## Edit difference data

--- START ---

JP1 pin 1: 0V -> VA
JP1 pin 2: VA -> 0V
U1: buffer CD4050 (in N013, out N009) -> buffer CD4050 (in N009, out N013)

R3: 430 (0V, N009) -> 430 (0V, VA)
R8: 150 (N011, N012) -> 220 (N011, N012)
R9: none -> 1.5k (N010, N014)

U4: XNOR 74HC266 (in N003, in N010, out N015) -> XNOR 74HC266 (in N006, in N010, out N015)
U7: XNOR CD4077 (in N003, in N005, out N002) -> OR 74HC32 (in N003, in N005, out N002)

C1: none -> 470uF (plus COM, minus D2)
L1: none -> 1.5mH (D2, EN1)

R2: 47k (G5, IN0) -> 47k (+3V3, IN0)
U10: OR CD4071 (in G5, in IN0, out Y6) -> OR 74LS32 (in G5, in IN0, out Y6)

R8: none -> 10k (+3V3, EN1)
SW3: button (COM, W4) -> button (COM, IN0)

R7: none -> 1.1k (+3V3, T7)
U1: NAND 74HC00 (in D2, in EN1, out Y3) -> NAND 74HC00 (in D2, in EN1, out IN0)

--- END ---

## TASK
Would you be able to transcribe every line of the data exactly?

## ANSWER TO THE EXERCISE
JP1 pin 1: 0V -> VA
JP1 pin 2: VA -> 0V
U1: buffer CD4050 (in N013, out N009) -> buffer CD4050 (in N009, out N013)

R3: 430 (0V, N009) -> 430 (0V, VA)
R8: 150 (N011, N012) -> 220 (N011, N012)
R9: none -> 1.5k (N010, N014)

U4: XNOR 74HC266 (in N003, in N010, out N015) -> XNOR 74HC266 (in N006, in N010, out N015)
U7: XNOR CD4077 (in N003, in N005, out N002) -> OR 74HC32 (in N003, in N005, out N002)

C1: none -> 470uF (plus COM, minus D2)
L1: none -> 1.5mH (D2, EN1)

R2: 47k (G5, IN0) -> 47k (+3V3, IN0)
U10: OR CD4071 (in G5, in IN0, out Y6) -> OR 74LS32 (in G5, in IN0, out Y6)

R8: none -> 10k (+3V3, EN1)
SW3: button (COM, W4) -> button (COM, IN0)

R7: none -> 1.1k (+3V3, T7)
U1: NAND 74HC00 (in D2, in EN1, out Y3) -> NAND 74HC00 (in D2, in EN1, out IN0)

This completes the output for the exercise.